**Data records**:
..............................

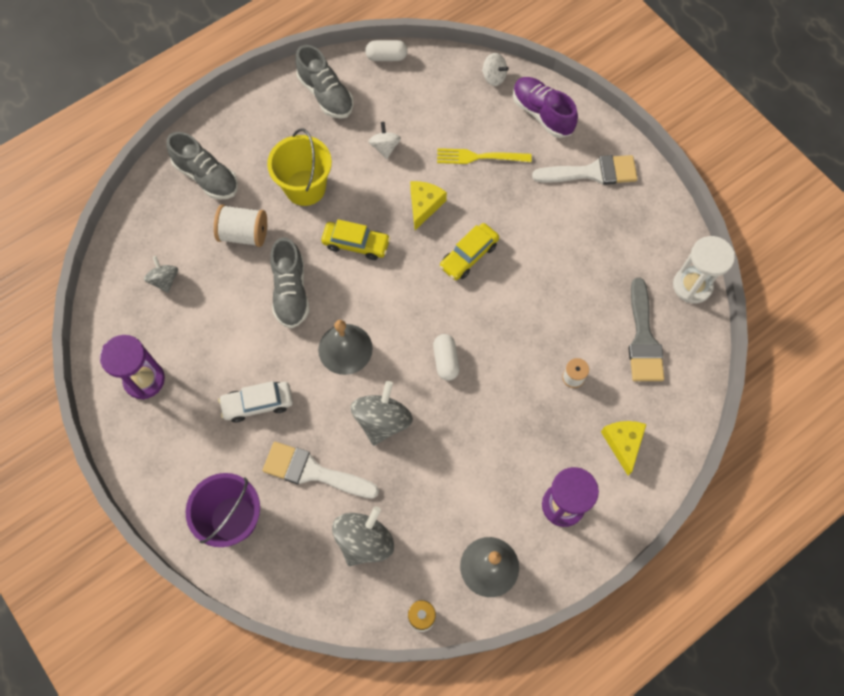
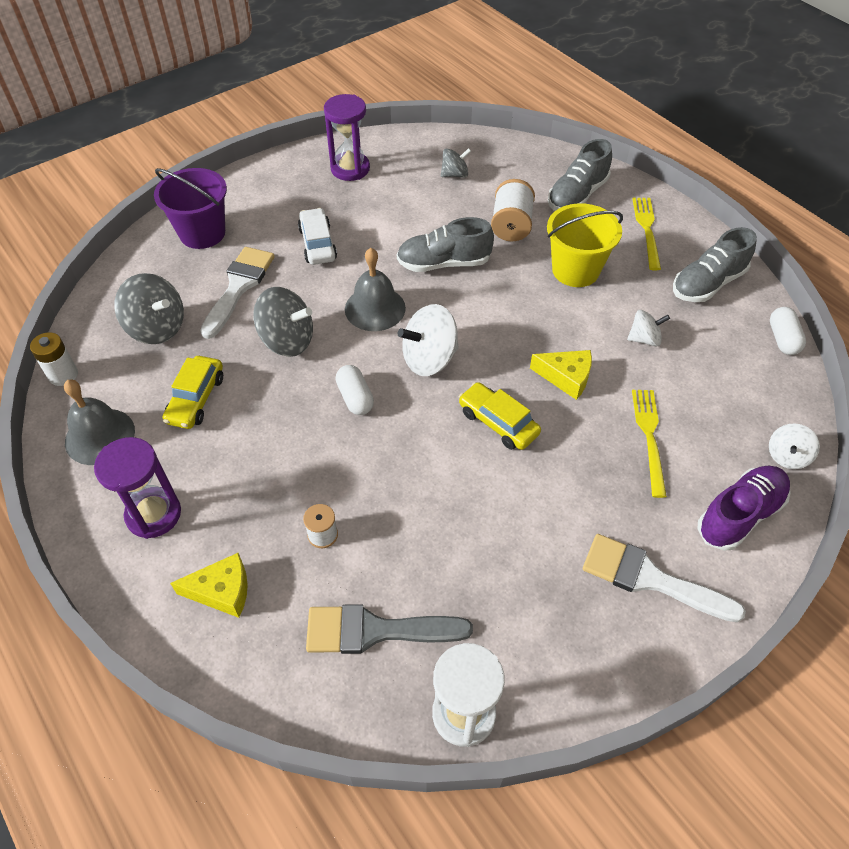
camera: 90 degrees right, 15 degrees down
(258, 128) = (647, 230): none -> yellow fork
(356, 244) = (506, 315): yellow car -> yellow car (196, 399)
(404, 304) = (429, 359): none -> white spinning top
(446, 361) = (355, 398): white capsule -> white capsule turned 75 degrees clockwise
(592, 172) = (649, 578): white brush -> white brush turned 120 degrees clockwise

..............................

**Exercise aim**:
Where does "clockwise" appear in the listing? Show every line that has it.

**Response**:
(446, 361) = (355, 398): white capsule -> white capsule turned 75 degrees clockwise
(592, 172) = (649, 578): white brush -> white brush turned 120 degrees clockwise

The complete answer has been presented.